_THE RECORDS_:
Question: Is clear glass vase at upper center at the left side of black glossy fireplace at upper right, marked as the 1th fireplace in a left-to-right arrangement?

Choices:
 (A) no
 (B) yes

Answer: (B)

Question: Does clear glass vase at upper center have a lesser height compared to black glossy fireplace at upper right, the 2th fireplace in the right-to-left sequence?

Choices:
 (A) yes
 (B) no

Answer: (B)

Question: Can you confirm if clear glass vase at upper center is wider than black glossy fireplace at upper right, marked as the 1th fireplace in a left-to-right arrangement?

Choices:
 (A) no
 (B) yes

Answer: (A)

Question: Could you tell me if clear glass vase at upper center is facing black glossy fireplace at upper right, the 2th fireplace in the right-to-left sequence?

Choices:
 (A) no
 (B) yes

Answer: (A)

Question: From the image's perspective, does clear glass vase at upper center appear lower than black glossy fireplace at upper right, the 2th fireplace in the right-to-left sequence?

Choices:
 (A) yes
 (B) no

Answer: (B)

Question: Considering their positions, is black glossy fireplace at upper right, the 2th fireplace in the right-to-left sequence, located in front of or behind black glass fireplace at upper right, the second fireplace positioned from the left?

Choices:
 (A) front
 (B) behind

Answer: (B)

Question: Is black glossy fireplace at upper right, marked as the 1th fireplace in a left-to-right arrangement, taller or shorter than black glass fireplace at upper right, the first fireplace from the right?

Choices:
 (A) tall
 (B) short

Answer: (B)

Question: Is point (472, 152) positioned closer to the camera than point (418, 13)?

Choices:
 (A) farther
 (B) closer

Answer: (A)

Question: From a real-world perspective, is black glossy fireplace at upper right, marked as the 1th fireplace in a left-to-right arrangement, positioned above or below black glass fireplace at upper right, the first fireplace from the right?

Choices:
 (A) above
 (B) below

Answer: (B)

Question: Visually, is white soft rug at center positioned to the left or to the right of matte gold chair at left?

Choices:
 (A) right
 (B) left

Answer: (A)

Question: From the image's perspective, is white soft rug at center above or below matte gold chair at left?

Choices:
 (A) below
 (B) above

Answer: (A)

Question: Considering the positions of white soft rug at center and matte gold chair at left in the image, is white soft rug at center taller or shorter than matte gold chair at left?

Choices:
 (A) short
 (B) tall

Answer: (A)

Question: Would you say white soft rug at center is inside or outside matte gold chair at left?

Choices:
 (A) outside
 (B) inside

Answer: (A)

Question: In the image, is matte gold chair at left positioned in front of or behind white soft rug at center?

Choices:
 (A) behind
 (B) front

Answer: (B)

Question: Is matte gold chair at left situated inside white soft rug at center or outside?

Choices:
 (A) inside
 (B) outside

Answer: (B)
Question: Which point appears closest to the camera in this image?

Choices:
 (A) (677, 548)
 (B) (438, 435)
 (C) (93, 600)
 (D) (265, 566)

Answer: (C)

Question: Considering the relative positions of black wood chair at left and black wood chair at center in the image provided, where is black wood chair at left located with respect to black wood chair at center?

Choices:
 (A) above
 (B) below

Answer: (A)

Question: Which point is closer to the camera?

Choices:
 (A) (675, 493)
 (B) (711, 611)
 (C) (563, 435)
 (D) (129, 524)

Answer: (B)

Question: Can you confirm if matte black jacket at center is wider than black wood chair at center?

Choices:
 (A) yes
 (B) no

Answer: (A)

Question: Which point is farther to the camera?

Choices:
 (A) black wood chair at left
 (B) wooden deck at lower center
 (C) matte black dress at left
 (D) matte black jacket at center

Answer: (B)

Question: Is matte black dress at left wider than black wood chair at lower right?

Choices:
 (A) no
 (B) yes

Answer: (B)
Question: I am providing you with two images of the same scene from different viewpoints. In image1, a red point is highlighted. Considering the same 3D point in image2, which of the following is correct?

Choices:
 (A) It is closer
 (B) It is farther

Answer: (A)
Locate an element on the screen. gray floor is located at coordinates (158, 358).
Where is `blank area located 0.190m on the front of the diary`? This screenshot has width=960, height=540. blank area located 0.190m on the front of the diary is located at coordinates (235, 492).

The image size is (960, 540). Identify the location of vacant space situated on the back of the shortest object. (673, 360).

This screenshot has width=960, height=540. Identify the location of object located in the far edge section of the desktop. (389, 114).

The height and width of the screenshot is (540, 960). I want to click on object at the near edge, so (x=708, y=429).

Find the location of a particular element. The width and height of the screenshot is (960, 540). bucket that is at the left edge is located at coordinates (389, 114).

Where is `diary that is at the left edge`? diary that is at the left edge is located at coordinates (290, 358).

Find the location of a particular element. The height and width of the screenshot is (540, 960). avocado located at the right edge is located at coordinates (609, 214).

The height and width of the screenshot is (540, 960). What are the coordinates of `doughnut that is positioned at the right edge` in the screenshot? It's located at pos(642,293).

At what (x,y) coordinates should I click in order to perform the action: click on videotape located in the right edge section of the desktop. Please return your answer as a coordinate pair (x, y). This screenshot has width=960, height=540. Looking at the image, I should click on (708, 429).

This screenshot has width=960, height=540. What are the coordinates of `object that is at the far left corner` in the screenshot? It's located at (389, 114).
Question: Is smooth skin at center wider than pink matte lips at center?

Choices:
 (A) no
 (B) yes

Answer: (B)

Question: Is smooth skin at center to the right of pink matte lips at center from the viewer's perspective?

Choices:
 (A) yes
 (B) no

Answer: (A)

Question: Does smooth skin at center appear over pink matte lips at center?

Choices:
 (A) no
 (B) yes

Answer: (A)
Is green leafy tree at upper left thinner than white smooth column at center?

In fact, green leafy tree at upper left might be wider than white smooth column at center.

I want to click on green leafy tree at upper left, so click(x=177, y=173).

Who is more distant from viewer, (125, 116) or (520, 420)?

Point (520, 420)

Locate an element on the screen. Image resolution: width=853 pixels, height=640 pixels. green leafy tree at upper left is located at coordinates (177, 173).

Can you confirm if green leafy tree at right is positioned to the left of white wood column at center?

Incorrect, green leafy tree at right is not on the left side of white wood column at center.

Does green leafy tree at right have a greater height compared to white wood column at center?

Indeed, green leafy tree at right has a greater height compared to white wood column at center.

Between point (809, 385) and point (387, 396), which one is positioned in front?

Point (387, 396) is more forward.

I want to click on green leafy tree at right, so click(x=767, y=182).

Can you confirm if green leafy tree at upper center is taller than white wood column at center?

_EXERCISE DIRECTIONS_:
Lay out the entries above as a JSON list of strings, with one string for each line and blank lines left out.

_RESULT BELOW_:
[
  "Question: Is clear glass vase at upper center at the left side of black glossy fireplace at upper right, marked as the 1th fireplace in a left-to-right arrangement?",
  "Choices:",
  " (A) no",
  " (B) yes",
  "Answer: (B)",
  "Question: Does clear glass vase at upper center have a lesser height compared to black glossy fireplace at upper right, the 2th fireplace in the right-to-left sequence?",
  "Choices:",
  " (A) yes",
  " (B) no",
  "Answer: (B)",
  "Question: Can you confirm if clear glass vase at upper center is wider than black glossy fireplace at upper right, marked as the 1th fireplace in a left-to-right arrangement?",
  "Choices:",
  " (A) no",
  " (B) yes",
  "Answer: (A)",
  "Question: Could you tell me if clear glass vase at upper center is facing black glossy fireplace at upper right, the 2th fireplace in the right-to-left sequence?",
  "Choices:",
  " (A) no",
  " (B) yes",
  "Answer: (A)",
  "Question: From the image's perspective, does clear glass vase at upper center appear lower than black glossy fireplace at upper right, the 2th fireplace in the right-to-left sequence?",
  "Choices:",
  " (A) yes",
  " (B) no",
  "Answer: (B)",
  "Question: Considering their positions, is black glossy fireplace at upper right, the 2th fireplace in the right-to-left sequence, located in front of or behind black glass fireplace at upper right, the second fireplace positioned from the left?",
  "Choices:",
  " (A) front",
  " (B) behind",
  "Answer: (B)",
  "Question: Is black glossy fireplace at upper right, marked as the 1th fireplace in a left-to-right arrangement, taller or shorter than black glass fireplace at upper right, the first fireplace from the right?",
  "Choices:",
  " (A) tall",
  " (B) short",
  "Answer: (B)",
  "Question: Is point (472, 152) positioned closer to the camera than point (418, 13)?",
  "Choices:",
  " (A) farther",
  " (B) closer",
  "Answer: (A)",
  "Question: From a real-world perspective, is black glossy fireplace at upper right, marked as the 1th fireplace in a left-to-right arrangement, positioned above or below black glass fireplace at upper right, the first fireplace from the right?",
  "Choices:",
  " (A) above",
  " (B) below",
  "Answer: (B)",
  "Question: Visually, is white soft rug at center positioned to the left or to the right of matte gold chair at left?",
  "Choices:",
  " (A) right",
  " (B) left",
  "Answer: (A)",
  "Question: From the image's perspective, is white soft rug at center above or below matte gold chair at left?",
  "Choices:",
  " (A) below",
  " (B) above",
  "Answer: (A)",
  "Question: Considering the positions of white soft rug at center and matte gold chair at left in the image, is white soft rug at center taller or shorter than matte gold chair at left?",
  "Choices:",
  " (A) short",
  " (B) tall",
  "Answer: (A)",
  "Question: Would you say white soft rug at center is inside or outside matte gold chair at left?",
  "Choices:",
  " (A) outside",
  " (B) inside",
  "Answer: (A)",
  "Question: In the image, is matte gold chair at left positioned in front of or behind white soft rug at center?",
  "Choices:",
  " (A) behind",
  " (B) front",
  "Answer: (B)",
  "Question: Is matte gold chair at left situated inside white soft rug at center or outside?",
  "Choices:",
  " (A) inside",
  " (B) outside",
  "Answer: (B)",
  "Question: Which point appears closest to the camera in this image?",
  "Choices:",
  " (A) (677, 548)",
  " (B) (438, 435)",
  " (C) (93, 600)",
  " (D) (265, 566)",
  "Answer: (C)",
  "Question: Considering the relative positions of black wood chair at left and black wood chair at center in the image provided, where is black wood chair at left located with respect to black wood chair at center?",
  "Choices:",
  " (A) above",
  " (B) below",
  "Answer: (A)",
  "Question: Which point is closer to the camera?",
  "Choices:",
  " (A) (675, 493)",
  " (B) (711, 611)",
  " (C) (563, 435)",
  " (D) (129, 524)",
  "Answer: (B)",
  "Question: Can you confirm if matte black jacket at center is wider than black wood chair at center?",
  "Choices:",
  " (A) yes",
  " (B) no",
  "Answer: (A)",
  "Question: Which point is farther to the camera?",
  "Choices:",
  " (A) black wood chair at left",
  " (B) wooden deck at lower center",
  " (C) matte black dress at left",
  " (D) matte black jacket at center",
  "Answer: (B)",
  "Question: Is matte black dress at left wider than black wood chair at lower right?",
  "Choices:",
  " (A) no",
  " (B) yes",
  "Answer: (B)",
  "Question: I am providing you with two images of the same scene from different viewpoints. In image1, a red point is highlighted. Considering the same 3D point in image2, which of the following is correct?",
  "Choices:",
  " (A) It is closer",
  " (B) It is farther",
  "Answer: (A)",
  "Locate an element on the screen. gray floor is located at coordinates (158, 358).",
  "Where is `blank area located 0.190m on the front of the diary`? This screenshot has width=960, height=540. blank area located 0.190m on the front of the diary is located at coordinates (235, 492).",
  "The image size is (960, 540). Identify the location of vacant space situated on the back of the shortest object. (673, 360).",
  "This screenshot has width=960, height=540. Identify the location of object located in the far edge section of the desktop. (389, 114).",
  "The height and width of the screenshot is (540, 960). I want to click on object at the near edge, so (x=708, y=429).",
  "Find the location of a particular element. The width and height of the screenshot is (960, 540). bucket that is at the left edge is located at coordinates (389, 114).",
  "Where is `diary that is at the left edge`? diary that is at the left edge is located at coordinates (290, 358).",
  "Find the location of a particular element. The height and width of the screenshot is (540, 960). avocado located at the right edge is located at coordinates (609, 214).",
  "The height and width of the screenshot is (540, 960). What are the coordinates of `doughnut that is positioned at the right edge` in the screenshot? It's located at pos(642,293).",
  "At what (x,y) coordinates should I click in order to perform the action: click on videotape located in the right edge section of the desktop. Please return your answer as a coordinate pair (x, y). This screenshot has width=960, height=540. Looking at the image, I should click on (708, 429).",
  "This screenshot has width=960, height=540. What are the coordinates of `object that is at the far left corner` in the screenshot? It's located at (389, 114).",
  "Question: Is smooth skin at center wider than pink matte lips at center?",
  "Choices:",
  " (A) no",
  " (B) yes",
  "Answer: (B)",
  "Question: Is smooth skin at center to the right of pink matte lips at center from the viewer's perspective?",
  "Choices:",
  " (A) yes",
  " (B) no",
  "Answer: (A)",
  "Question: Does smooth skin at center appear over pink matte lips at center?",
  "Choices:",
  " (A) no",
  " (B) yes",
  "Answer: (A)",
  "Is green leafy tree at upper left thinner than white smooth column at center?",
  "In fact, green leafy tree at upper left might be wider than white smooth column at center.",
  "I want to click on green leafy tree at upper left, so click(x=177, y=173).",
  "Who is more distant from viewer, (125, 116) or (520, 420)?",
  "Point (520, 420)",
  "Locate an element on the screen. Image resolution: width=853 pixels, height=640 pixels. green leafy tree at upper left is located at coordinates (177, 173).",
  "Can you confirm if green leafy tree at right is positioned to the left of white wood column at center?",
  "Incorrect, green leafy tree at right is not on the left side of white wood column at center.",
  "Does green leafy tree at right have a greater height compared to white wood column at center?",
  "Indeed, green leafy tree at right has a greater height compared to white wood column at center.",
  "Between point (809, 385) and point (387, 396), which one is positioned in front?",
  "Point (387, 396) is more forward.",
  "I want to click on green leafy tree at right, so click(x=767, y=182).",
  "Can you confirm if green leafy tree at upper center is taller than white wood column at center?"
]